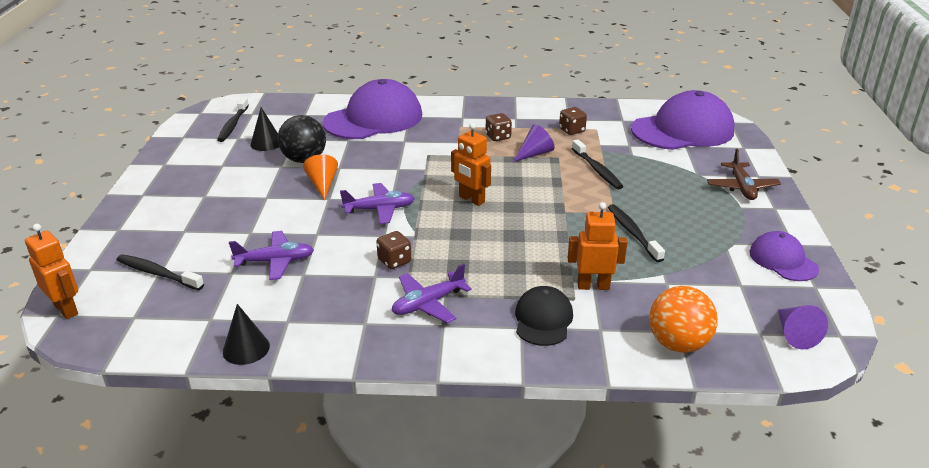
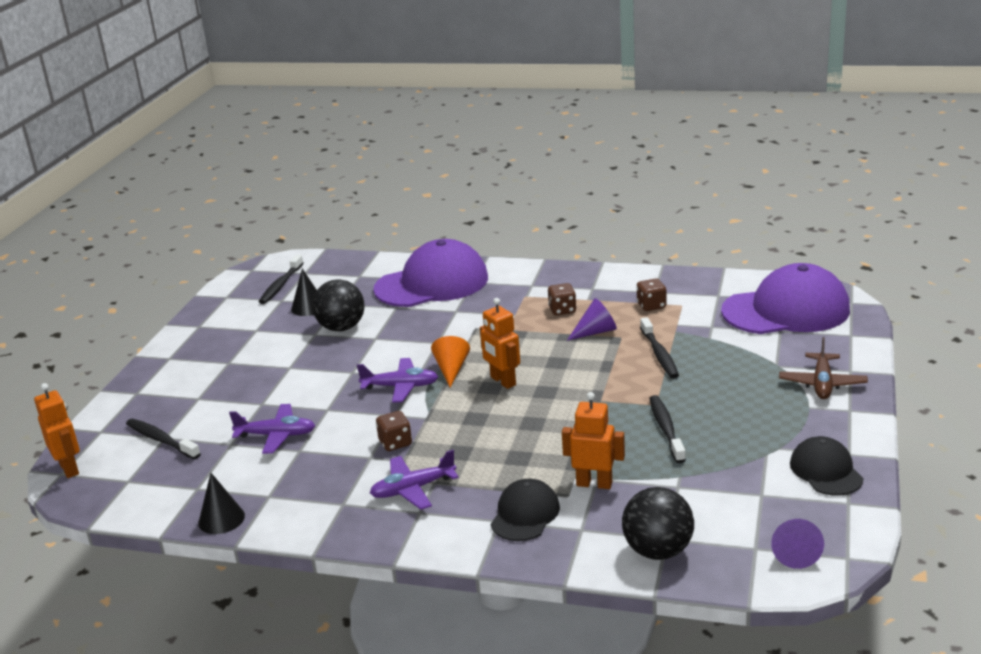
camera: 15 degrees right, 5 degrees down
(322, 185) = (351, 356): orange cone -> orange cone (451, 369)
(678, 344) = (658, 551): orange ball -> black ball
(783, 260) = (826, 471): purple cap -> black cap

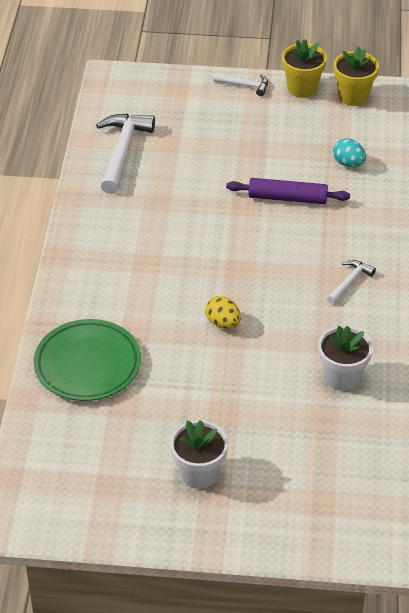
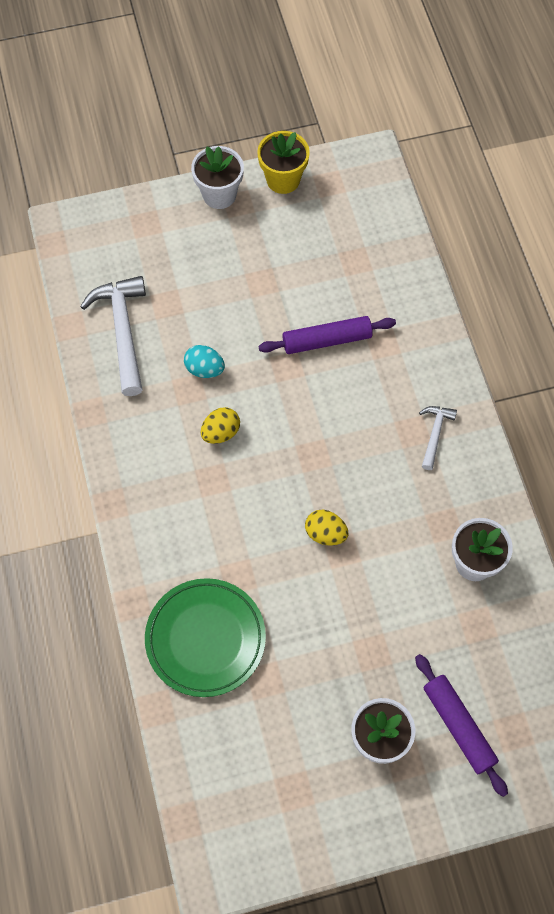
camera: 20 degrees left, 20 degrees up
(169, 235) = (221, 432): none -> yellow egg
(245, 85) = (219, 195): white hammer -> white flower pot
(273, 484) = (459, 726): none -> purple rolling pin
(348, 163) = (372, 271): turquoise egg -> turquoise egg (204, 369)
(353, 96) = (342, 175): yellow flower pot -> none

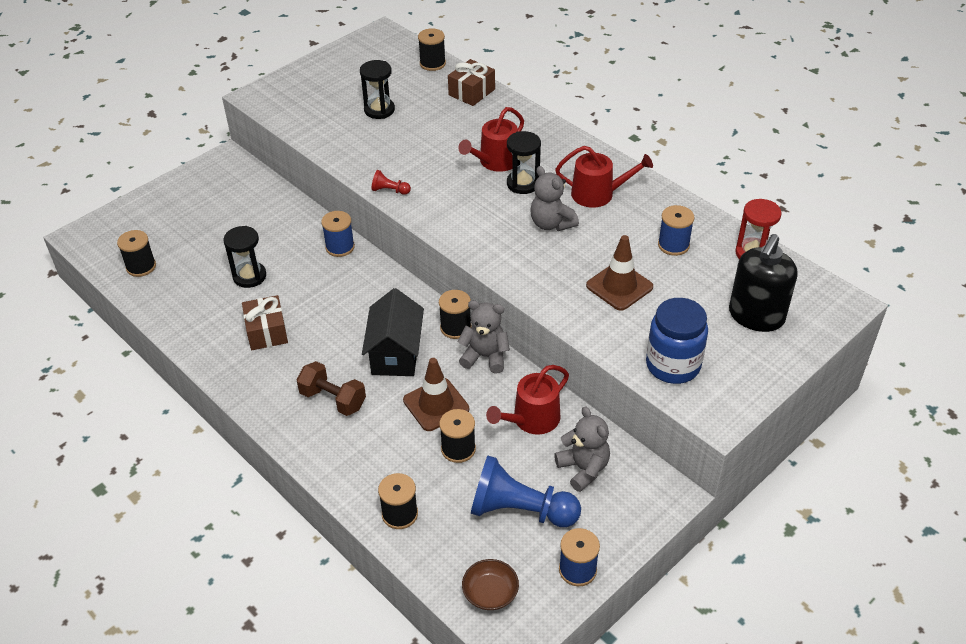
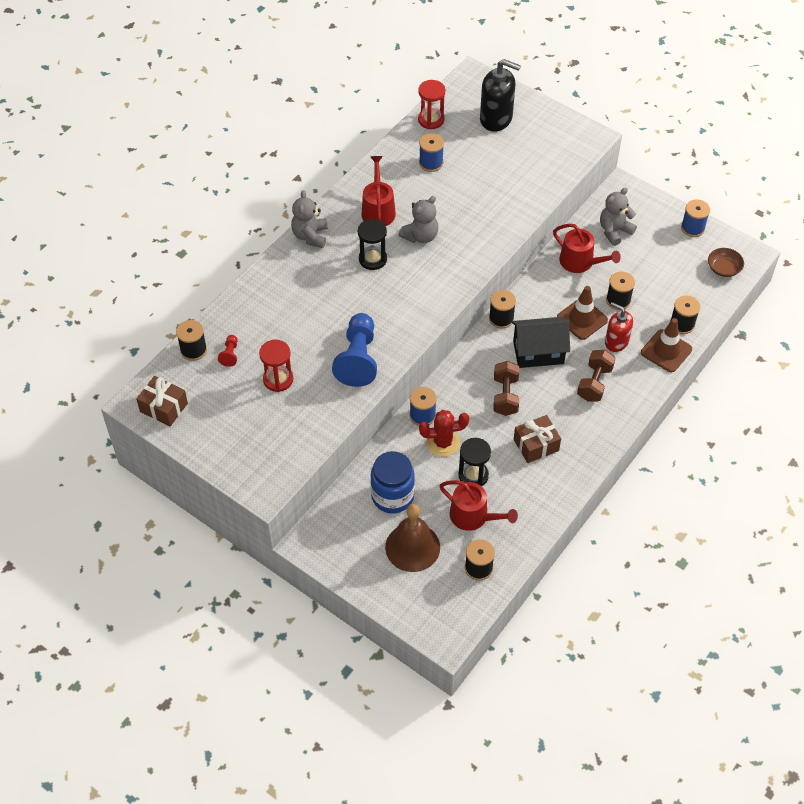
camera: 100 degrees left, 10 degrees up
(188, 224) = (412, 547): none -> brown bell
(300, 258) = (443, 442): none -> red cactus
(342, 315) = (505, 396): none -> brown dumbbell
(379, 110) = (278, 379): black hourglass -> red hourglass
(390, 190) = (398, 349): red pawn -> red pawn (230, 354)
(390, 433) = (616, 342): none -> red soap dispenser
(471, 92) = (241, 312): brown gift -> brown gift (164, 407)
(485, 357) = (527, 296): grey teddy bear -> grey teddy bear (310, 236)
(495, 161) = (345, 281): red watering can -> red watering can (473, 516)
(520, 510) = (658, 260): blue pawn -> blue pawn (358, 359)
(619, 286) = (483, 191): brown traffic cone -> brown traffic cone (666, 351)
(673, 365) = (554, 159): blue jar -> blue jar (392, 496)

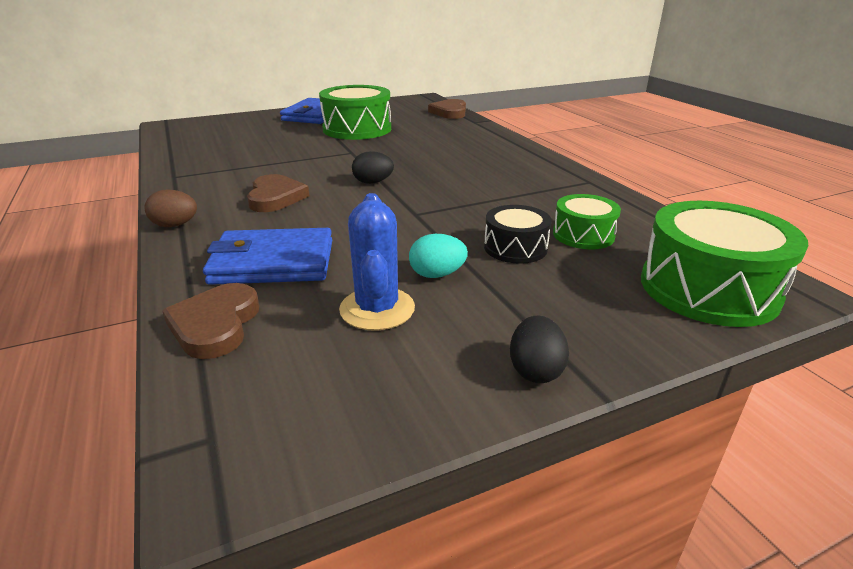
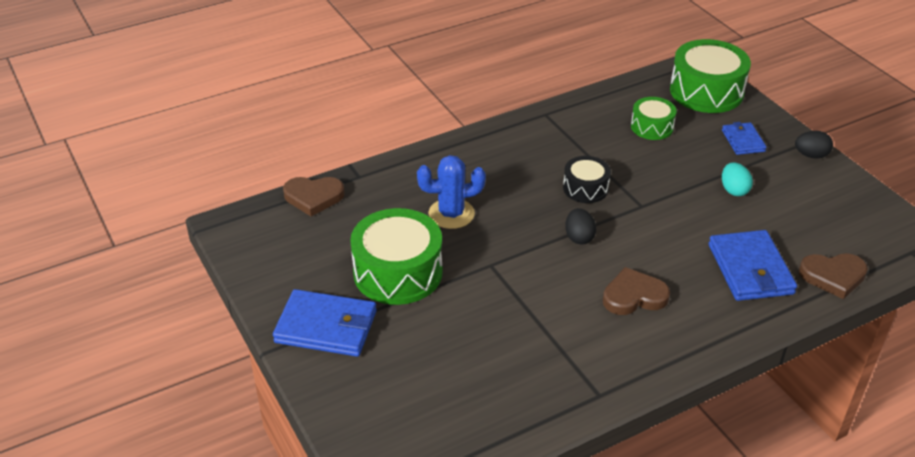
camera: 95 degrees left, 10 degrees up
(175, 225) = (713, 346): brown egg -> none
(377, 309) = (784, 212): blue cactus -> blue cactus (451, 214)
(515, 248) = (683, 157): black drum -> black drum (585, 188)
(567, 301) = (743, 141): none -> blue wallet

> **EXERCISE DIRECTIONS**:
When copying the records above, please match them exactly but leave out all pictures.

> **ANSWER**:
camera: 15 degrees right, 5 degrees down
(322, 185) = (351, 356): orange cone -> orange cone (451, 369)
(678, 344) = (658, 551): orange ball -> black ball
(783, 260) = (826, 471): purple cap -> black cap

camera: 20 degrees left, 20 degrees up
(169, 235) = (221, 432): none -> yellow egg
(245, 85) = (219, 195): white hammer -> white flower pot
(273, 484) = (459, 726): none -> purple rolling pin
(348, 163) = (372, 271): turquoise egg -> turquoise egg (204, 369)
(353, 96) = (342, 175): yellow flower pot -> none

camera: 100 degrees left, 10 degrees up
(188, 224) = (412, 547): none -> brown bell
(300, 258) = (443, 442): none -> red cactus
(342, 315) = (505, 396): none -> brown dumbbell
(379, 110) = (278, 379): black hourglass -> red hourglass
(390, 190) = (398, 349): red pawn -> red pawn (230, 354)
(390, 433) = (616, 342): none -> red soap dispenser
(471, 92) = (241, 312): brown gift -> brown gift (164, 407)
(485, 357) = (527, 296): grey teddy bear -> grey teddy bear (310, 236)
(495, 161) = (345, 281): red watering can -> red watering can (473, 516)
(520, 510) = (658, 260): blue pawn -> blue pawn (358, 359)
(619, 286) = (483, 191): brown traffic cone -> brown traffic cone (666, 351)
(673, 365) = (554, 159): blue jar -> blue jar (392, 496)

camera: 95 degrees left, 10 degrees up
(175, 225) = (713, 346): brown egg -> none
(377, 309) = (784, 212): blue cactus -> blue cactus (451, 214)
(515, 248) = (683, 157): black drum -> black drum (585, 188)
(567, 301) = (743, 141): none -> blue wallet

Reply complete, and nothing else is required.